====== Material for this task ======

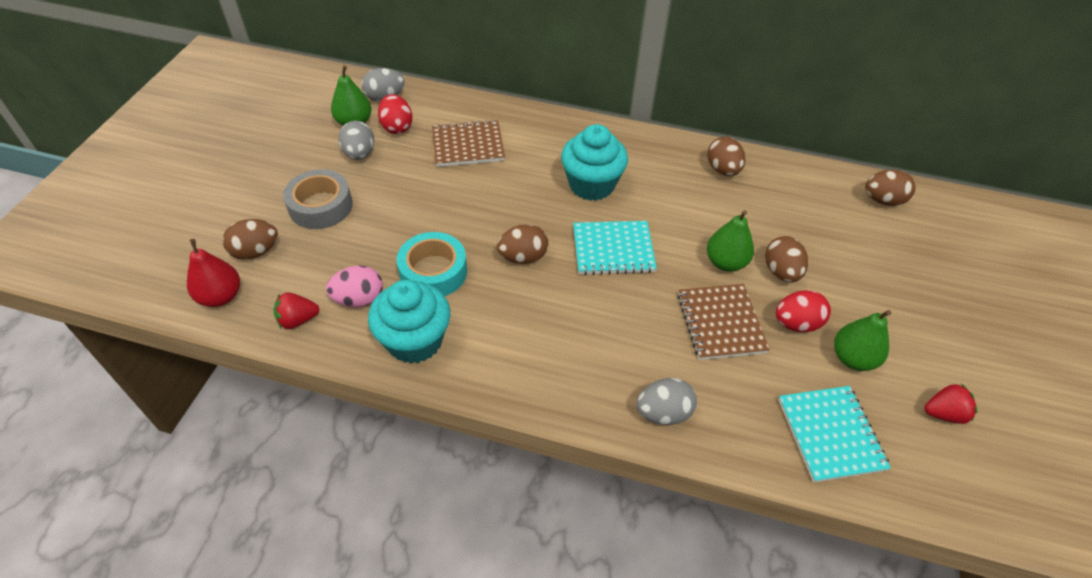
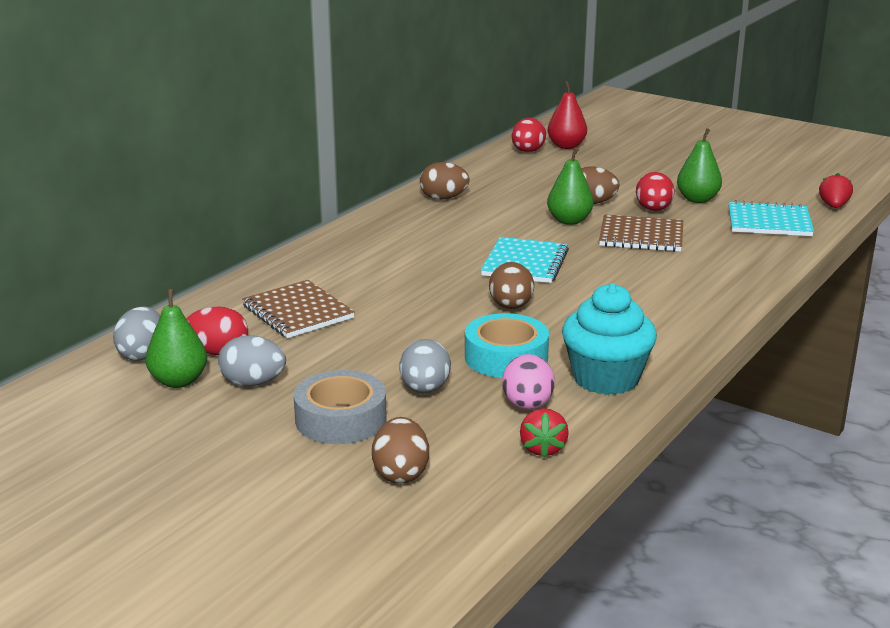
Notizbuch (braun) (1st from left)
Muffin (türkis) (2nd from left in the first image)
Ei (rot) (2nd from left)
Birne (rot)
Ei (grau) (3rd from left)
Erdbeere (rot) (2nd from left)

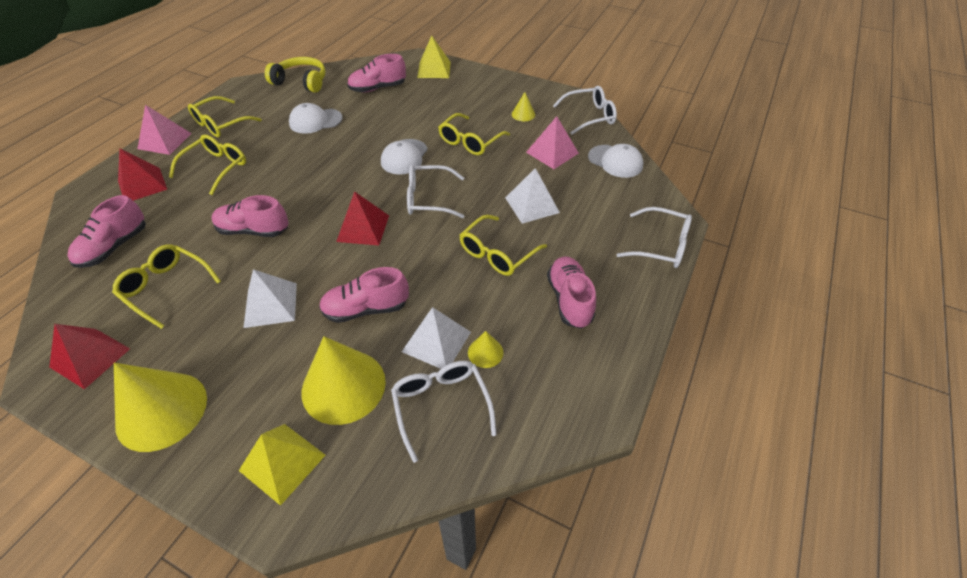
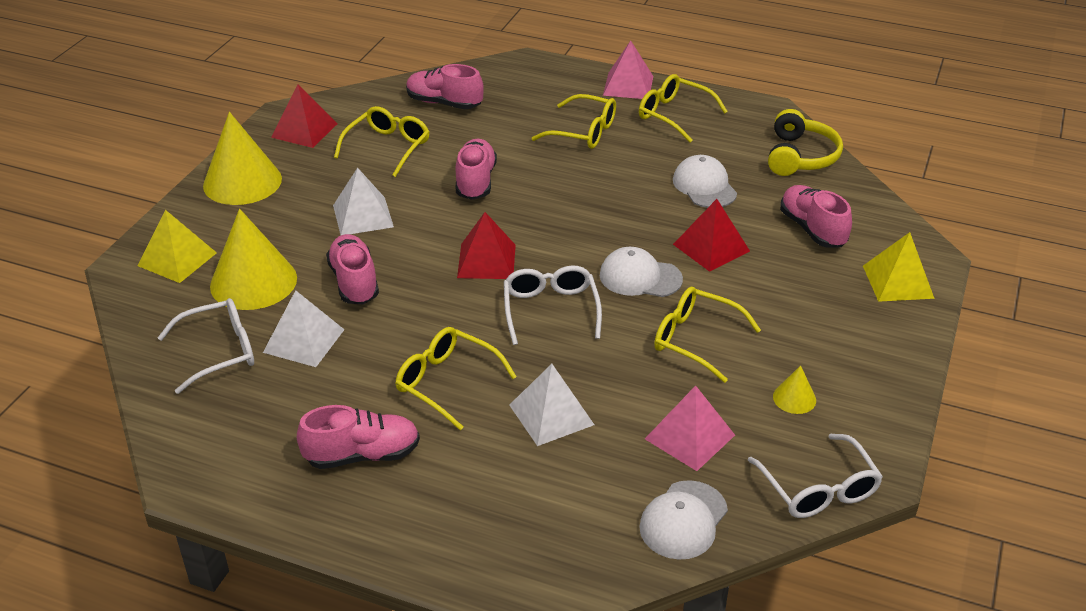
Pyramide (rot) (3rd from left)
Brille (weiß) (4th from left in the first image)
Kegel (gelb) (3rd from left in the first image)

======

### Work request
Repeat the data verbatim, excluding all pictures.

### Written response
Notizbuch (braun) (1st from left)
Muffin (türkis) (2nd from left in the first image)
Ei (rot) (2nd from left)
Birne (rot)
Ei (grau) (3rd from left)
Erdbeere (rot) (2nd from left)

Pyramide (rot) (3rd from left)
Brille (weiß) (4th from left in the first image)
Kegel (gelb) (3rd from left in the first image)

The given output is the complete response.